- Request -
Pick out every line in the records that contains the string "kern" and copy each one in full.
-- start of Data to process --
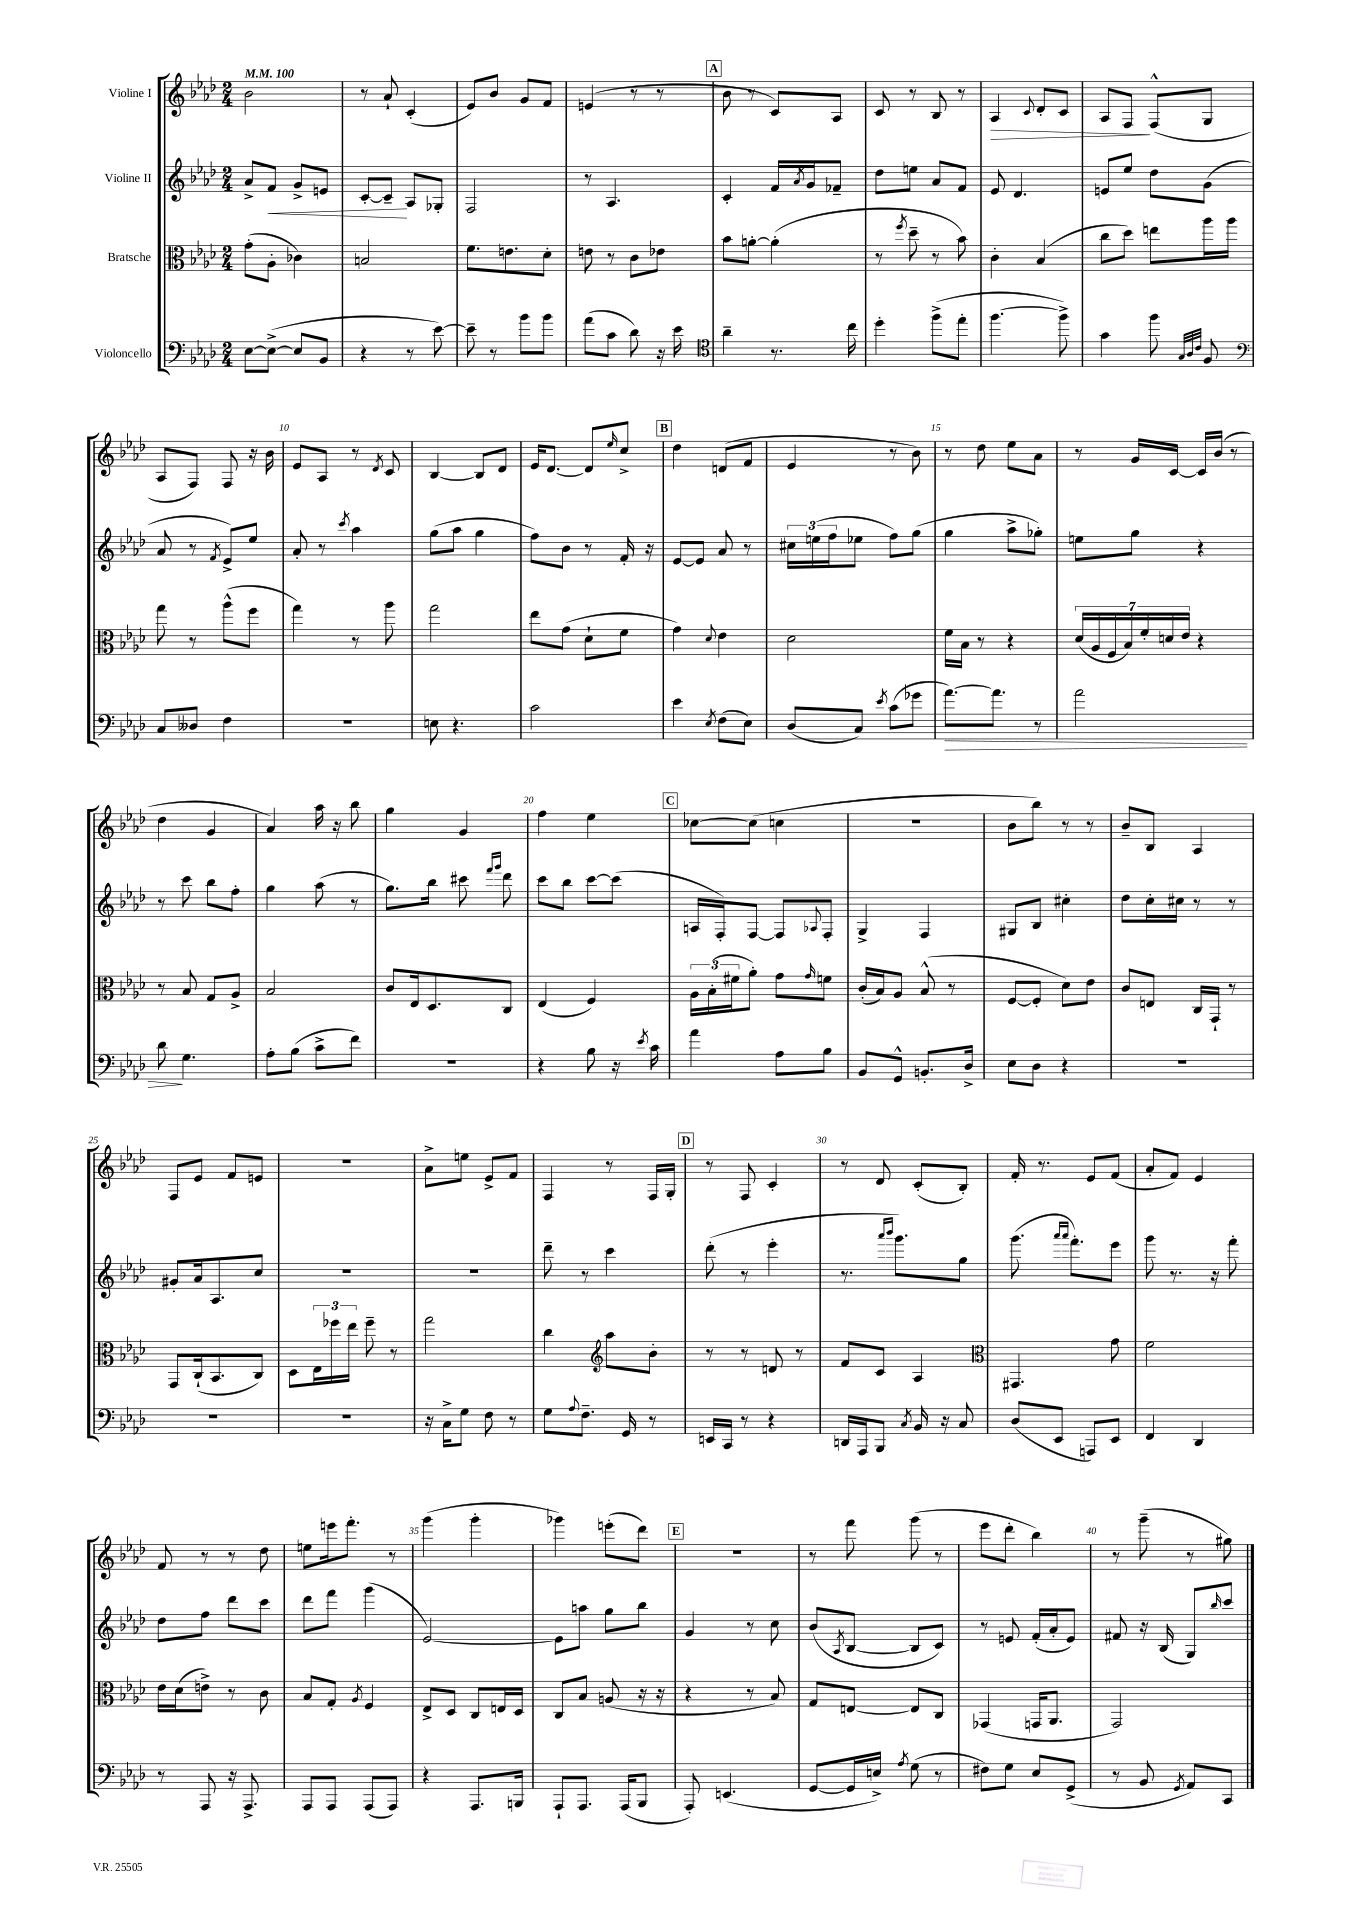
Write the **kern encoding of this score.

**kern	**kern	**kern	**kern
*staff4	*staff3	*staff2	*staff1
*clefF4	*clefC3	*clefG2	*clefG2
*k[b-e-a-d-]	*k[b-e-a-d-]	*k[b-e-a-d-]	*k[b-e-a-d-]
*M2/4	*M2/4	*M2/4	*M2/4
*MM100	*MM100	*MM100	*MM100
[8E-	(8g'	8a-^	2b-
(8E-^_	8A-'	8f	.
8E-]	4c-)	8g^	.
8BB-	.	8e	.
=	=	=	=
4r	2B	[8c'	8r
.	.	8c~]	8a-`
8r	.	8A-	(4c'
[8e-)	.	8G-'	.
=	=	=	=
8e-~]	8.f	2F	8e-)
8r	.	.	8b-
.	8.e	.	.
8b-	.	.	8g
8b-	8d-'	.	8f
=	=	=	=
(8a-	8e	8r	(4e
8c	8r	4.A-	.
8d-)	8c	.	8r
16r	8e-	.	8r
16e-	.	.	.
=	=	=	=
*clefC4	*	*	*
4a-~	8b-	4c'	8b-
.	[8a'	.	8r
8.r	(4a']	16f	8c)
.	.	8qa-	.
.	.	16g	.
.	.	8f-~	8A-
16cc	.	.	.
=	=	=	=
4dd-'	8r	8dd-	8c
.	8qff	.	.
.	8dd-~	8ee	8r
(8ff^	8r	8a-	8B-
8ee-'	8b-)	8f	8r
=	=	=	=
[4.ff	4c'	8e-	4A-
.	.	4.d-	.
.	.	.	8qqc
.	(4B-	.	8d-'
8ff^])	.	.	8c
=	=	=	=
4g	8cc	8e	8A-
.	8dd-)	8ee-	8F
8ff	8ee	8dd-	(8F^^
32qqG	.	.	.
32qqA-	.	.	.
32qqc	.	.	.
8F	16aa-	(8g	8G
.	16aa-	.	.
=	=	=	=
*clefF4	*	*	*
8C	8gg	8a-	8A-
8D--	8r	8r	8F)
.	.	8qf	.
4F	(8aa-^^	8e-^)	8F
.	8ff	8ee-	16r
.	.	.	16b-
=	=	=	=
2r	4gg)	8a-'	8e-
.	.	8r	8A-
.	.	8qccc	.
.	8r	4aa-	8r
.	.	.	8qd-
.	8aa-	.	8c
=	=	=	=
8E	2gg	(8gg	[4B-
4.r	.	8aa-	.
.	.	4gg	8B-]
.	.	.	8d-
=	=	=	=
2c	8ee-	8ff)	16e-
.	.	.	[8.d-
.	(8g	8b-	.
.	8d-`	8r	8d-]
.	.	.	16qqee-
.	8f	16f'	8cc^
.	.	16r	.
=	=	=	=
4e-	4g)	[8e-	4dd-
.	.	8e-]	.
8qE-	8qqd-	.	.
(8F	4e-	8a-	(8d
8E-)	.	8r	8f
=	=	=	=
(8D-	2d-	24cc#	4e-
.	.	(24ee	.
.	.	24ff	.
8C)	.	8ee-	.
8qe-	.	.	.
(8c	.	8ff)	8r
8g-	.	(8gg	8b-)
=	=	=	=
[8.a-)	16f	4gg	8r
.	16B-	.	.
.	8r	.	8dd-
8.a-]	.	.	.
.	4r	8aa-^	8ee-
8r	.	8gg-')	8a-
=	=	=	=
2a-	(28d-	8ee	8r
.	28A-	.	.
.	28F	.	.
.	28B-)	.	.
.	.	8gg	16g
.	28f'	.	.
.	28d	.	.
.	.	.	[16c
.	28e-	.	.
.	4r	4r	16c]
.	.	.	(16b-
.	.	.	8r
=	=	=	=
8d-	8r	8r	4dd-
4.G	8B-	8ccc	.
.	8G	8bb-	4g
.	8A-^	8ff'	.
=	=	=	=
8A-'	2B-	4gg	4a-)
(8B-	.	.	.
8c^	.	(8aa-	16aa-
.	.	.	16r
8f)	.	8r	8bb-
=	=	=	=
2r	8c	8.gg)	4gg
.	16E-	.	.
.	8.D-	16bb-	.
.	.	8ccc#	4g
.	.	16qqfff	.
.	.	16qqggg	.
.	8C	8ddd-	.
=	=	=	=
4r	(4E-	8ccc	4ff
.	.	8bb-	.
8B-	4F)	[8ccc	4ee-
16r	.	(8ccc]	.
8qe-	.	.	.
16c	.	.	.
=	=	=	=
4a-	24A-	16A	[8cc-
.	(24B-'	.	.
.	.	16F')	.
.	24f#	.	.
.	8a-')	[8F	(8cc-]
8A-	8g	8F]	4cc
.	16qqg	8qqA-	.
8B-	8f	8F'	.
=	=	=	=
8BB-	(16c'	4G^	2r
.	16B-)	.	.
8GG^^	8A-	.	.
8.BB'	(8B-^^	4F	.
.	8r	.	.
16D-^	.	.	.
=	=	=	=
8E-	[8F	8G#	8b-
8D-	8F']	8B-	8bb-)
4r	8d-)	4cc#'	8r
.	8e-	.	8r
=	=	=	=
2r	8c	8dd-	8b-~
.	8E	16cc'	8B-
.	.	16cc#	.
.	16C	8r	4A-
.	16GG`	.	.
.	8r	8r	.
=	=	=	=
2r	8GG	8g#'	8F
.	(16C`	16a-	8e-
.	8.BB-	8.A-	.
.	.	.	8f
.	8C)	8cc	8e
=	=	=	=
2r	8D-	2r	2r
.	24E-	.	.
.	24ff-	.	.
.	24ee-	.	.
.	8ff-~	.	.
.	8r	.	.
=	=	=	=
16r	2gg	2r	8a-^
16C^	.	.	.
8G	.	.	8ee
8F	.	.	8e-^
8r	.	.	8f
=	=	=	=
8G	4cc	8ddd-~	4F
8qqA-	.	.	.
8.F~	.	8r	.
*	*clefG2	*	*
.	8aa-	4ccc	8r
16GG	.	.	.
8r	8b-'	.	16F
.	.	.	16G'
=	=	=	=
16EE	8r	(8ddd-'	8r
16CC	.	.	.
8r	8r	8r	8F
4r	8d	4eee-'	4c'
.	8r	.	.
=	=	=	=
16DD	8f	8.r	8r
16AAA-	.	.	.
8BBB-	8c	.	8d-
.	.	16qqaaa-	.
.	.	16qqbbb-	.
.	.	8.ggg)	.
8qC	.	.	.
16BB-	4A-	.	(8c'
16r	.	.	.
8C	.	8gg	8B-')
=	=	=	=
*	*clefC3	*	*
(8D-	4.GG#	(8.ggg	16f'
.	.	.	8.r
8EE-	.	.	.
.	.	16qqaaa-	.
.	.	16qqaaa-	.
.	.	8.fff')	.
8AAA)	.	.	8e-
8EE-	8g	8eee-	(8f
=	=	=	=
4FF	2f	8ggg	8a-'
.	.	8.r	8f)
4DD-	.	.	4e-
.	.	16r	.
.	.	8fff'	.
=	=	=	=
8r	16e-	8dd-	8f
.	(16d-	.	.
8AAA-	8e^)	8ff	8r
16r	8r	8ddd-	8r
8.AAA-^	.	.	.
.	8c	8ccc	8dd-
=	=	=	=
8AAA-	8B-	8ddd-	8ee
8AAA-	8G'	8fff	16eee
.	.	.	8.fff'
.	8qA-	.	.
(8AAA-	4F	(4ggg	.
8AAA-)	.	.	8r
=	=	=	=
4r	8E-^	[2e-)	(4ggg
.	8D-	.	.
8.AAA-	8C	.	4ggg'
.	16E	.	.
16BBB	16D-	.	.
=	=	=	=
8AAA-`	8C	8e-]	4ggg-)
8.AAA-	8B-	8aa	.
.	(8A	8gg	(8eee'
(16AAA-	.	.	.
8BBB-	16r	8bb-	8ddd-)
.	16r	.	.
=	=	=	=
8AAA-')	4r	4g	2r
(4.EE	.	.	.
.	8r	8r	.
.	8B-)	8cc	.
=	=	=	=
[8GG	8G	(8b-	8r
.	.	8qA-	.
16GG]	[8E	[8B-	8fff
16E^)	.	.	.
8qA-	.	.	.
(8G	8E]	8B-]	(8ggg
8r	8C	8c)	8r
=	=	=	=
8F#)	(4GG-	8r	8eee-
8G	.	8e	8ddd-'
8E-	16GG	(16f'	4bb-)
.	8.AA-	16a-'	.
(8GG^	.	8e)	.
=	=	=	=
8r	2GG)	8f#	8r
8BB-	.	16r	(8ggg~
.	.	(16B-	.
8qGG	.	.	.
8AA-)	.	8G)	8r
.	.	16qqbb-	.
8CC	.	8ccc	8gg#)
==	==	==	==
*-	*-	*-	*-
-- end of Data to process --
- Complete answer -
Write the **kern encoding of this score.
**kern	**kern	**kern	**kern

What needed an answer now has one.